SOURCE MATERIAL >>
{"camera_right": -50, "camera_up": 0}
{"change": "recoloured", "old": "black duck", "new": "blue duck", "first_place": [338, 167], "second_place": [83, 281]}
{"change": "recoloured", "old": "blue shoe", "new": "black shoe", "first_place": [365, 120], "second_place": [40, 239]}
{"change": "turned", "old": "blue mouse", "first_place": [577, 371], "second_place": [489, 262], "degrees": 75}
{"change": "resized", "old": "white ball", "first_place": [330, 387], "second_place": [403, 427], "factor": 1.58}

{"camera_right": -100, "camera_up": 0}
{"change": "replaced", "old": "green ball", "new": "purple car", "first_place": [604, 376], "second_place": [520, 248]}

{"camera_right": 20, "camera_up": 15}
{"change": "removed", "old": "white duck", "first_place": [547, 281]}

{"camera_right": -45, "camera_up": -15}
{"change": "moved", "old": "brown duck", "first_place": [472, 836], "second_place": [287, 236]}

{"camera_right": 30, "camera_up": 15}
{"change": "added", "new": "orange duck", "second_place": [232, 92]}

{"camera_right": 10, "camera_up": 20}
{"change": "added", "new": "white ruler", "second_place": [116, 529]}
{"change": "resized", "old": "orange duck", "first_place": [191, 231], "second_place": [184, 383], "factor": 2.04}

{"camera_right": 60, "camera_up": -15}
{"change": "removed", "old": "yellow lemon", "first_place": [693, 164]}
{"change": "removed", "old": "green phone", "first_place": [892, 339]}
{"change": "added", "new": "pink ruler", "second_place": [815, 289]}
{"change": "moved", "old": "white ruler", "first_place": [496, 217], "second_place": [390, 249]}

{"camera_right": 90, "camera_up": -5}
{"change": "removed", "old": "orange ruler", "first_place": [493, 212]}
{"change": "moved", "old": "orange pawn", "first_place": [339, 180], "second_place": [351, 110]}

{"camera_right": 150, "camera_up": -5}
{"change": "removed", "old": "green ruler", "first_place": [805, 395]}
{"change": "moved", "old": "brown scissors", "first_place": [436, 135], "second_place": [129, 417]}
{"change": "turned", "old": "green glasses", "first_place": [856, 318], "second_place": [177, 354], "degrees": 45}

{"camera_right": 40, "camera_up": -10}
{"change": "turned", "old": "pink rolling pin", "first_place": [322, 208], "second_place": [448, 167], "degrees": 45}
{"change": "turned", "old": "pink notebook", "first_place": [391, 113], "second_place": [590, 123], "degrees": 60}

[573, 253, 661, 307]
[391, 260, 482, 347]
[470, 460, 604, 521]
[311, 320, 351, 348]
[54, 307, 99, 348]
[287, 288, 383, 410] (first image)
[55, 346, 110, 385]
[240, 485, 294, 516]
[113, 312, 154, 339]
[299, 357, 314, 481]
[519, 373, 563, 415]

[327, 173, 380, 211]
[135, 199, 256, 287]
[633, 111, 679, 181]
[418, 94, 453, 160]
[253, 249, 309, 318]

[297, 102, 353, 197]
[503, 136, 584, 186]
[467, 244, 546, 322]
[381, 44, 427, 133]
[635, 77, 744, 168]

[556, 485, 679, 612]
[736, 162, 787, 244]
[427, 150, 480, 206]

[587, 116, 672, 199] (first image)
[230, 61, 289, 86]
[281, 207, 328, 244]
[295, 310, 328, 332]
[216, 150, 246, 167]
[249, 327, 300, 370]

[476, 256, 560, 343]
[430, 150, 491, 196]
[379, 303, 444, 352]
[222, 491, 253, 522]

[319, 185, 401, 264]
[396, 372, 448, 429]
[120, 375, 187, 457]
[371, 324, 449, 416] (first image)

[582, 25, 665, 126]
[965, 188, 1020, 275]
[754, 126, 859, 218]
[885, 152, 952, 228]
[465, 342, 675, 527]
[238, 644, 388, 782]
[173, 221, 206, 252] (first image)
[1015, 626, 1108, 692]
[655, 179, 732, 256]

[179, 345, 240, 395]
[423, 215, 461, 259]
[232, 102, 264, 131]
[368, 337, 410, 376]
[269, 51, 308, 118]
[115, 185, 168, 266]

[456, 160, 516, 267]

WHAT THIS TASK INVOLVES >>
Could you reproduce all of the material above, exactly as it reads?

TASK SOLUTION >>
{"camera_right": -50, "camera_up": 0}
{"change": "recoloured", "old": "black duck", "new": "blue duck", "first_place": [338, 167], "second_place": [83, 281]}
{"change": "recoloured", "old": "blue shoe", "new": "black shoe", "first_place": [365, 120], "second_place": [40, 239]}
{"change": "turned", "old": "blue mouse", "first_place": [577, 371], "second_place": [489, 262], "degrees": 75}
{"change": "resized", "old": "white ball", "first_place": [330, 387], "second_place": [403, 427], "factor": 1.58}

{"camera_right": -100, "camera_up": 0}
{"change": "replaced", "old": "green ball", "new": "purple car", "first_place": [604, 376], "second_place": [520, 248]}

{"camera_right": 20, "camera_up": 15}
{"change": "removed", "old": "white duck", "first_place": [547, 281]}

{"camera_right": -45, "camera_up": -15}
{"change": "moved", "old": "brown duck", "first_place": [472, 836], "second_place": [287, 236]}

{"camera_right": 30, "camera_up": 15}
{"change": "added", "new": "orange duck", "second_place": [232, 92]}

{"camera_right": 10, "camera_up": 20}
{"change": "added", "new": "white ruler", "second_place": [116, 529]}
{"change": "resized", "old": "orange duck", "first_place": [191, 231], "second_place": [184, 383], "factor": 2.04}

{"camera_right": 60, "camera_up": -15}
{"change": "removed", "old": "yellow lemon", "first_place": [693, 164]}
{"change": "removed", "old": "green phone", "first_place": [892, 339]}
{"change": "added", "new": "pink ruler", "second_place": [815, 289]}
{"change": "moved", "old": "white ruler", "first_place": [496, 217], "second_place": [390, 249]}

{"camera_right": 90, "camera_up": -5}
{"change": "removed", "old": "orange ruler", "first_place": [493, 212]}
{"change": "moved", "old": "orange pawn", "first_place": [339, 180], "second_place": [351, 110]}

{"camera_right": 150, "camera_up": -5}
{"change": "removed", "old": "green ruler", "first_place": [805, 395]}
{"change": "moved", "old": "brown scissors", "first_place": [436, 135], "second_place": [129, 417]}
{"change": "turned", "old": "green glasses", "first_place": [856, 318], "second_place": [177, 354], "degrees": 45}

{"camera_right": 40, "camera_up": -10}
{"change": "turned", "old": "pink rolling pin", "first_place": [322, 208], "second_place": [448, 167], "degrees": 45}
{"change": "turned", "old": "pink notebook", "first_place": [391, 113], "second_place": [590, 123], "degrees": 60}

[573, 253, 661, 307]
[391, 260, 482, 347]
[470, 460, 604, 521]
[311, 320, 351, 348]
[54, 307, 99, 348]
[287, 288, 383, 410] (first image)
[55, 346, 110, 385]
[240, 485, 294, 516]
[113, 312, 154, 339]
[299, 357, 314, 481]
[519, 373, 563, 415]

[327, 173, 380, 211]
[135, 199, 256, 287]
[633, 111, 679, 181]
[418, 94, 453, 160]
[253, 249, 309, 318]

[297, 102, 353, 197]
[503, 136, 584, 186]
[467, 244, 546, 322]
[381, 44, 427, 133]
[635, 77, 744, 168]

[556, 485, 679, 612]
[736, 162, 787, 244]
[427, 150, 480, 206]

[587, 116, 672, 199] (first image)
[230, 61, 289, 86]
[281, 207, 328, 244]
[295, 310, 328, 332]
[216, 150, 246, 167]
[249, 327, 300, 370]

[476, 256, 560, 343]
[430, 150, 491, 196]
[379, 303, 444, 352]
[222, 491, 253, 522]

[319, 185, 401, 264]
[396, 372, 448, 429]
[120, 375, 187, 457]
[371, 324, 449, 416] (first image)

[582, 25, 665, 126]
[965, 188, 1020, 275]
[754, 126, 859, 218]
[885, 152, 952, 228]
[465, 342, 675, 527]
[238, 644, 388, 782]
[173, 221, 206, 252] (first image)
[1015, 626, 1108, 692]
[655, 179, 732, 256]

[179, 345, 240, 395]
[423, 215, 461, 259]
[232, 102, 264, 131]
[368, 337, 410, 376]
[269, 51, 308, 118]
[115, 185, 168, 266]

[456, 160, 516, 267]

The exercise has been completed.